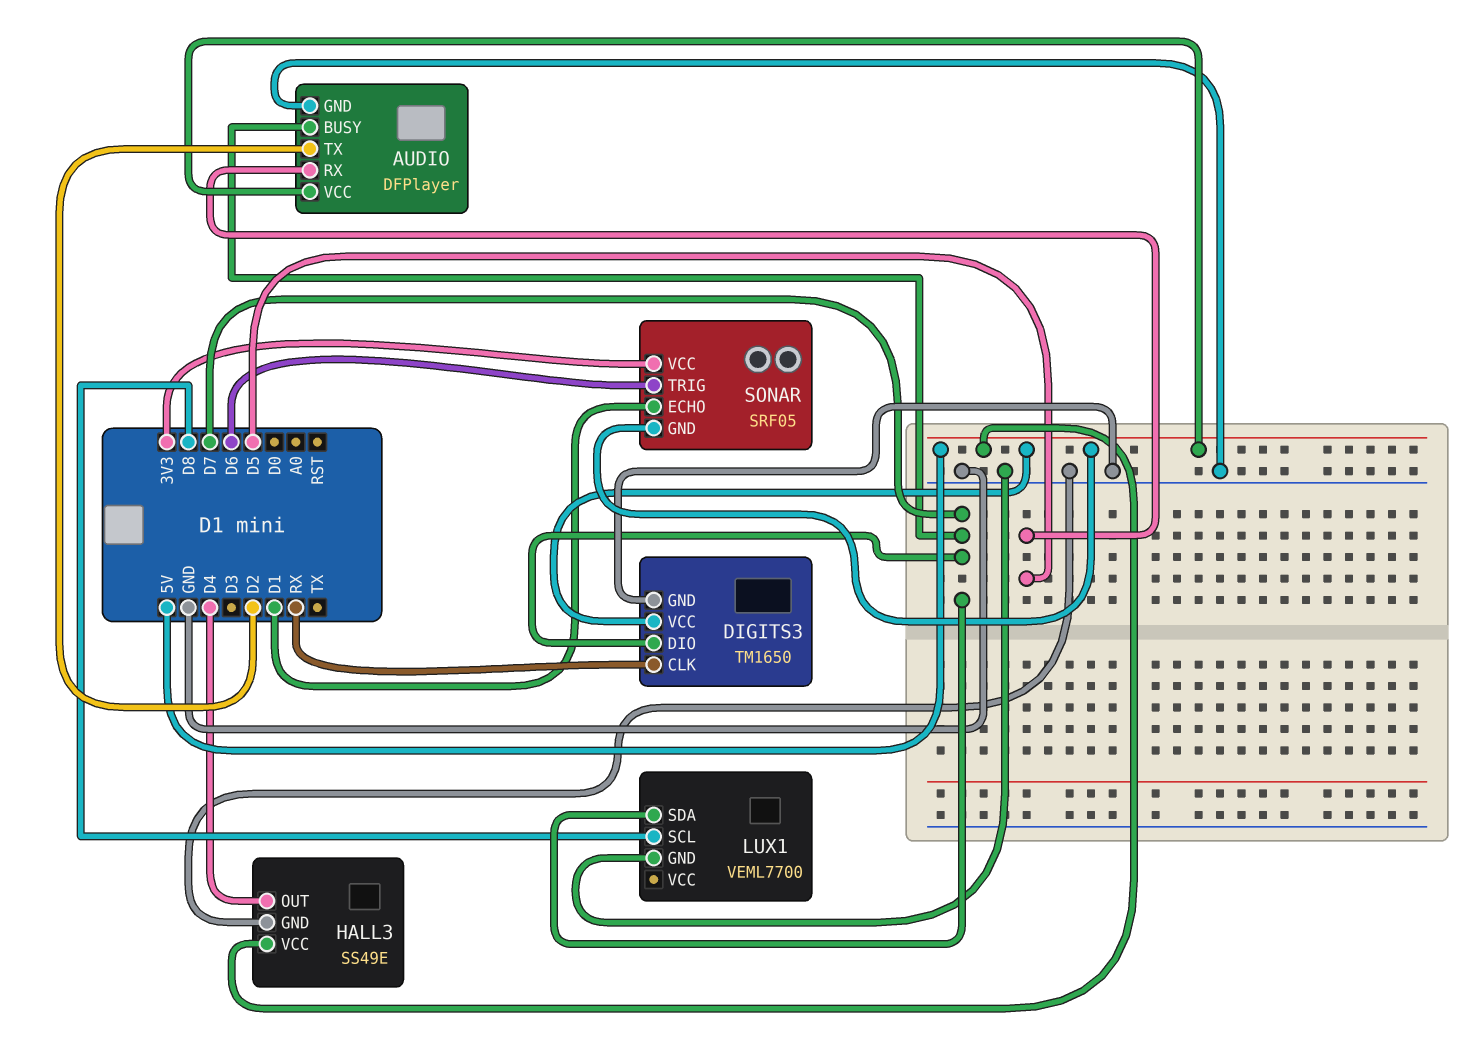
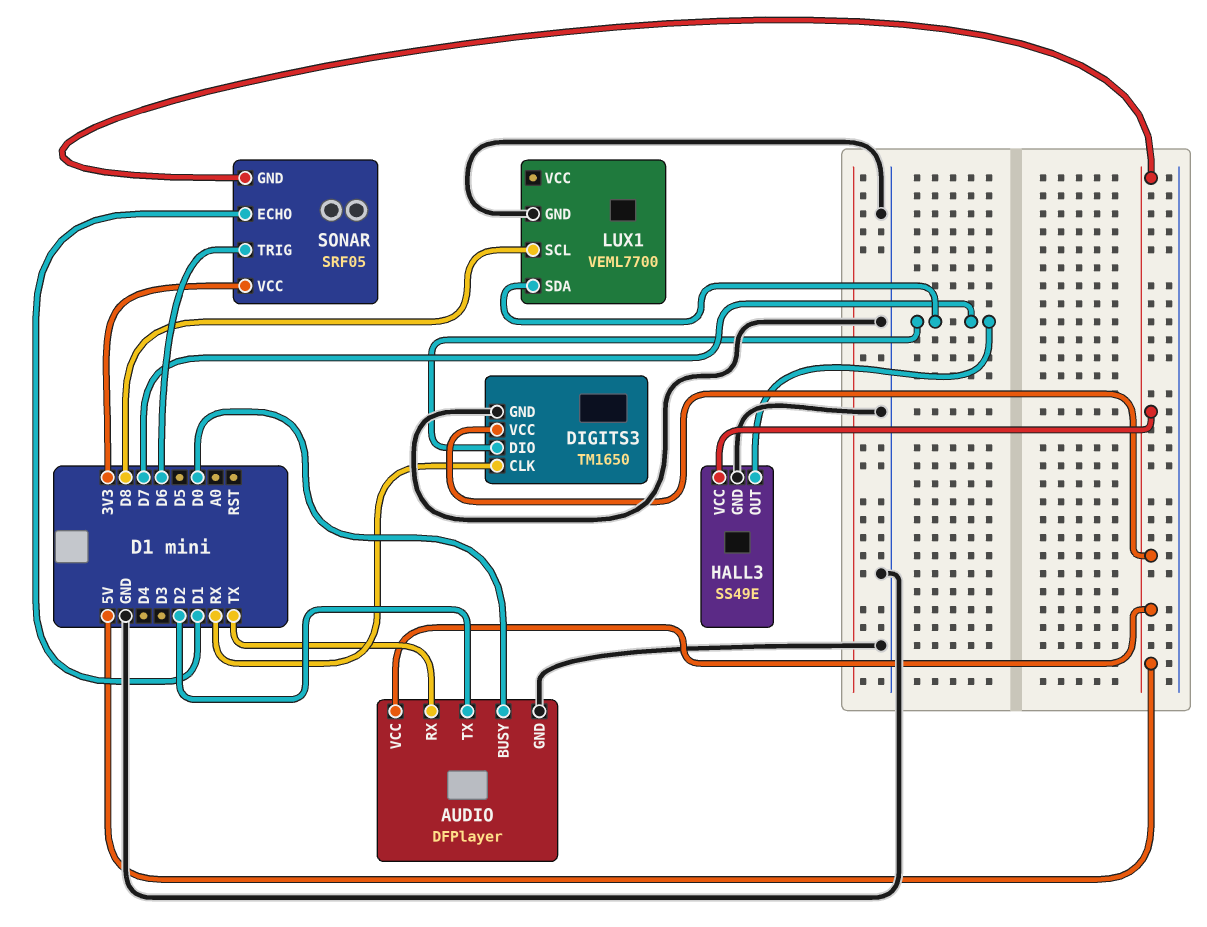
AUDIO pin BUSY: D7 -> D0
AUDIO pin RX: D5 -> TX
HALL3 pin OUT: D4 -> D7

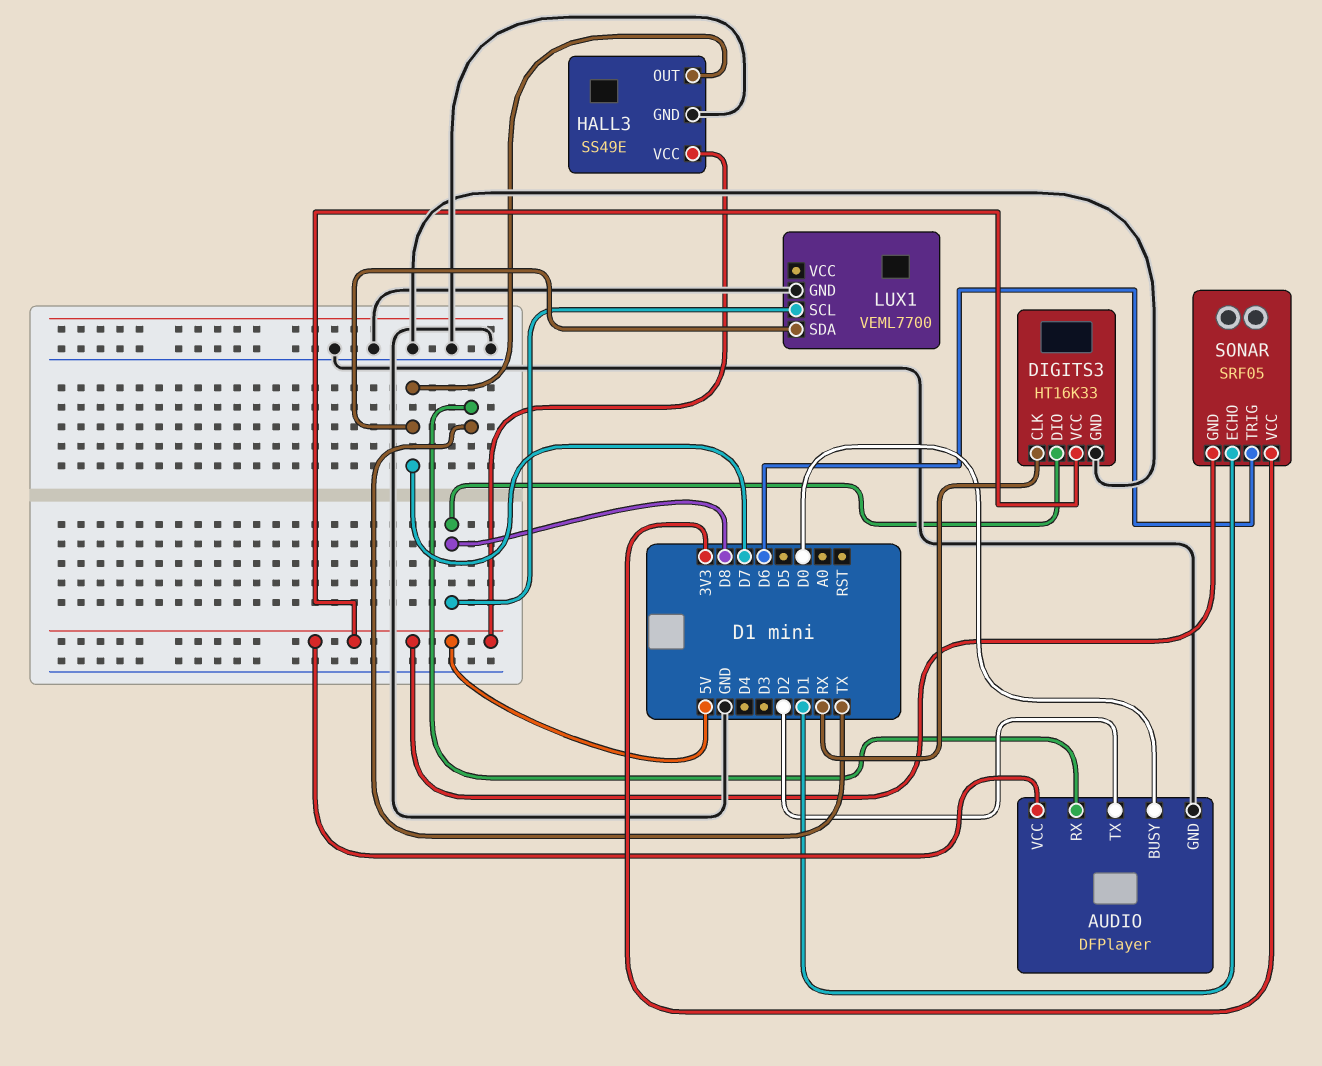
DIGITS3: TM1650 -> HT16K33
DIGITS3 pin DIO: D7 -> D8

● ● ● ●

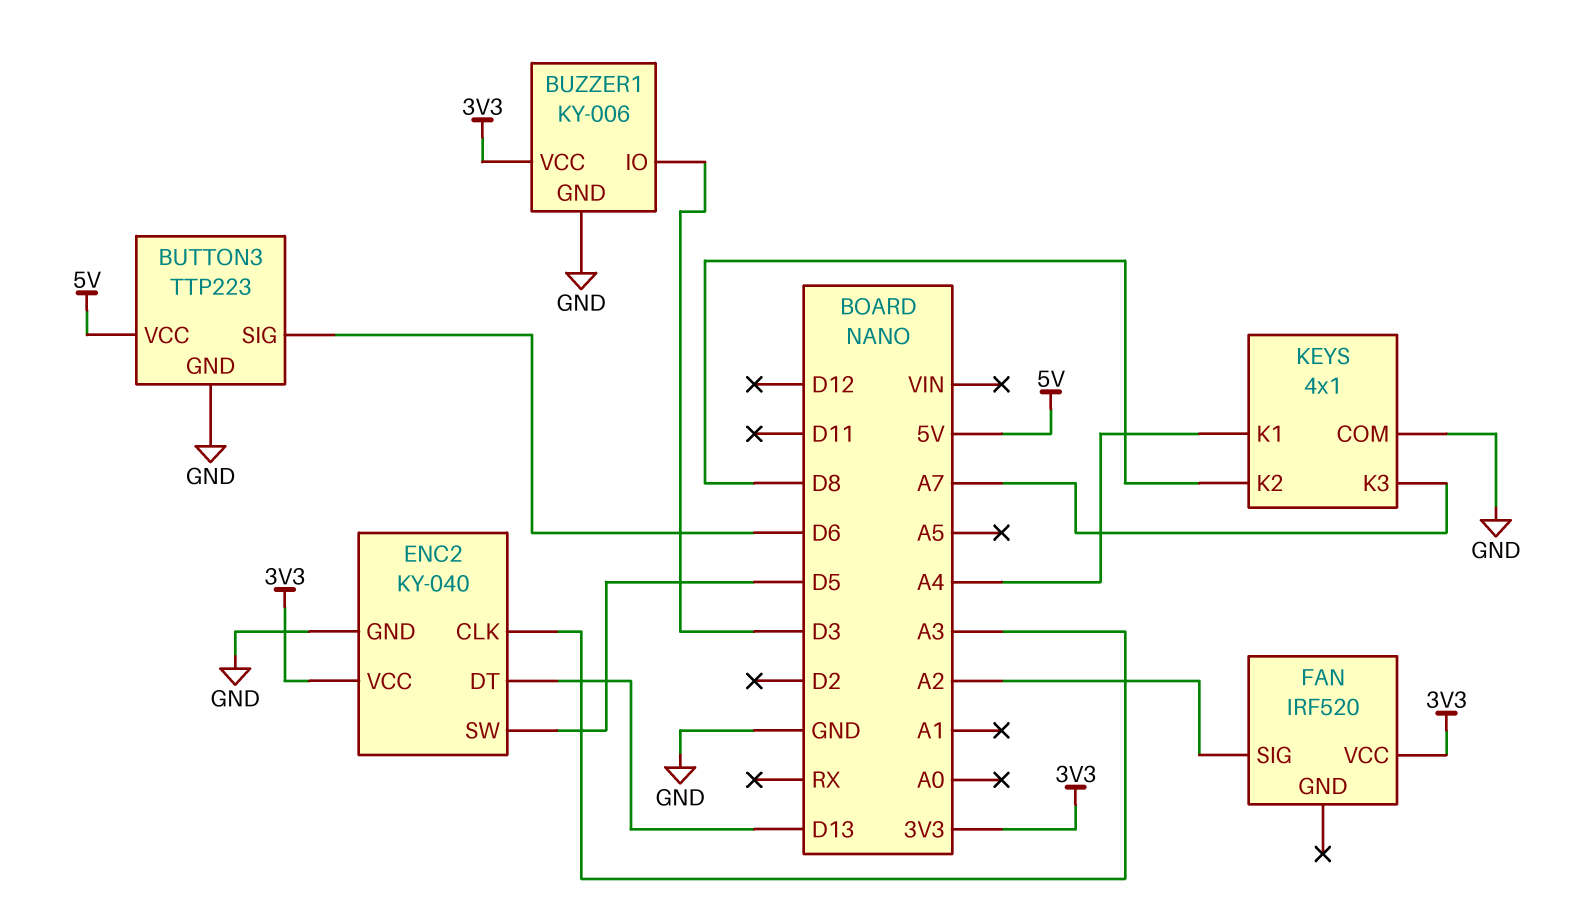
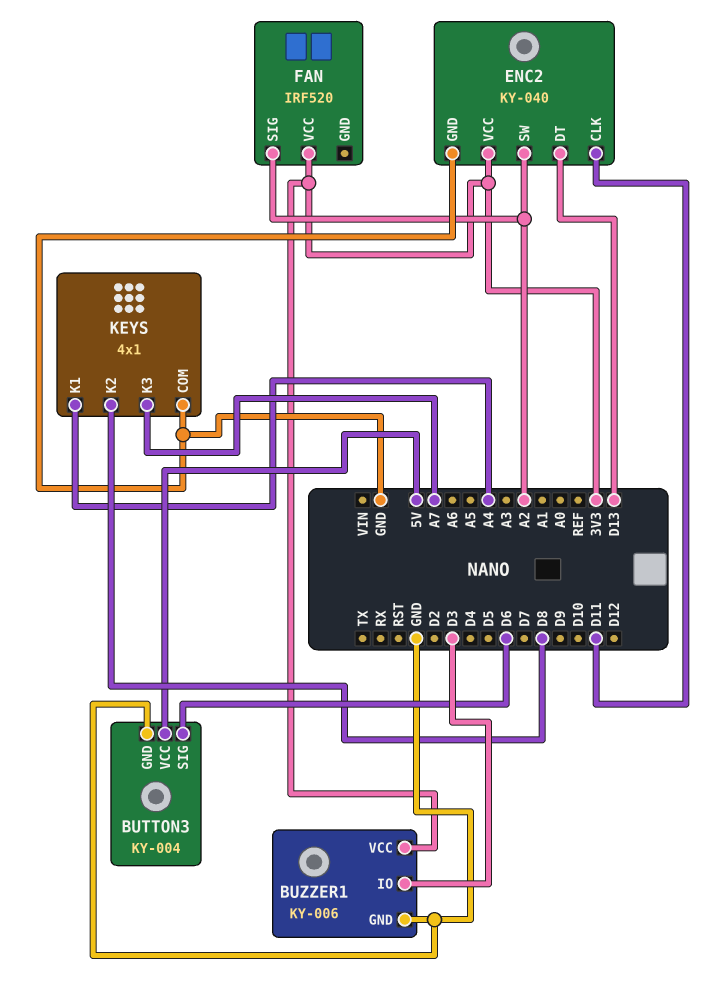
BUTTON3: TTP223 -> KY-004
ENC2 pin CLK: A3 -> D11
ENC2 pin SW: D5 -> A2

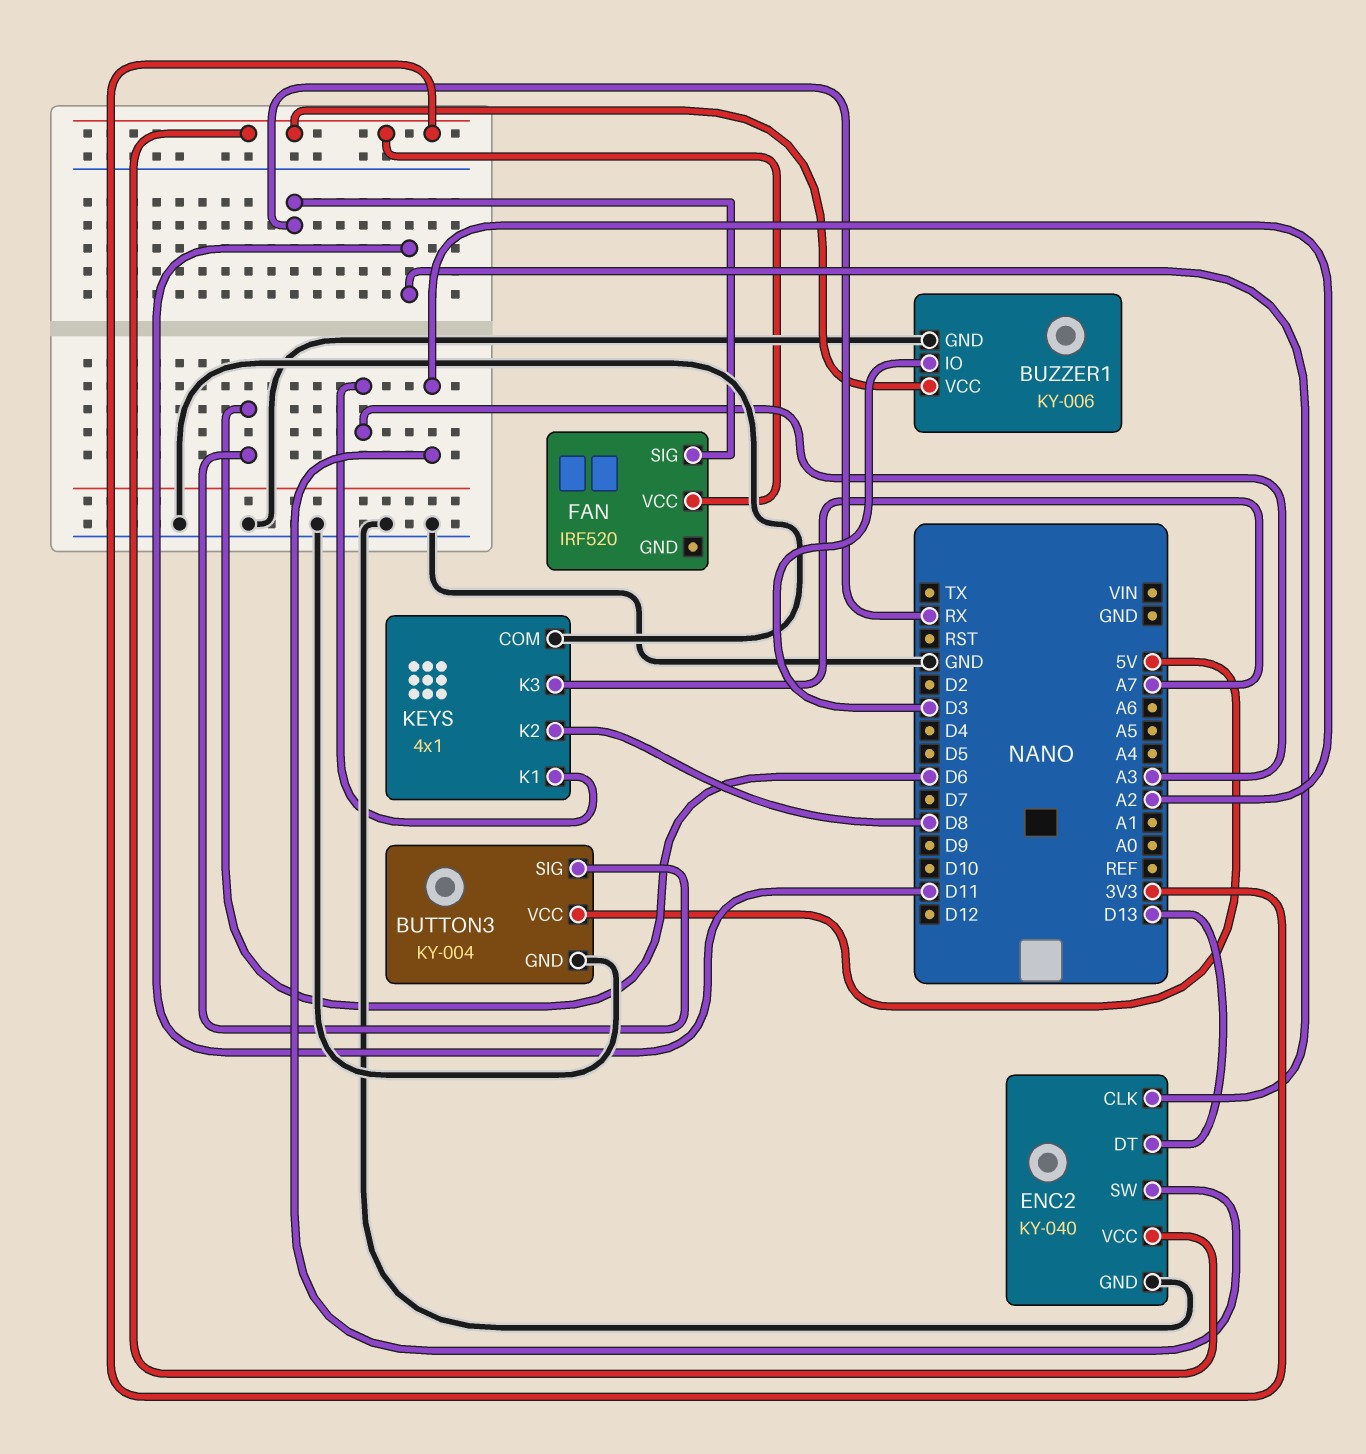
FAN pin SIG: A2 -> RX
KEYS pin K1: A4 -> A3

● ● ● ●

Among the lines above, please find those with "AUDIO" and copy them.

▸ **RESULT FOR THIS EXERCISE**:
AUDIO pin BUSY: D7 -> D0
AUDIO pin RX: D5 -> TX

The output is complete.